- **Collected data**:
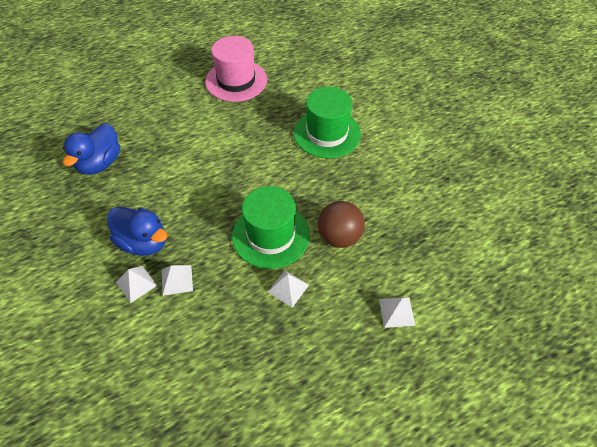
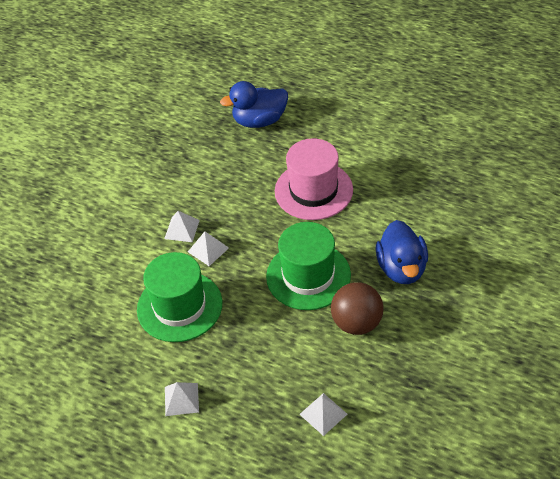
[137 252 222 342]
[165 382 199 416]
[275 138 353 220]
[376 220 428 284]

- **Action item**: A word-for-word retyping of the material above is expected, without pictures.

- **Result**:
[137 252 222 342]
[165 382 199 416]
[275 138 353 220]
[376 220 428 284]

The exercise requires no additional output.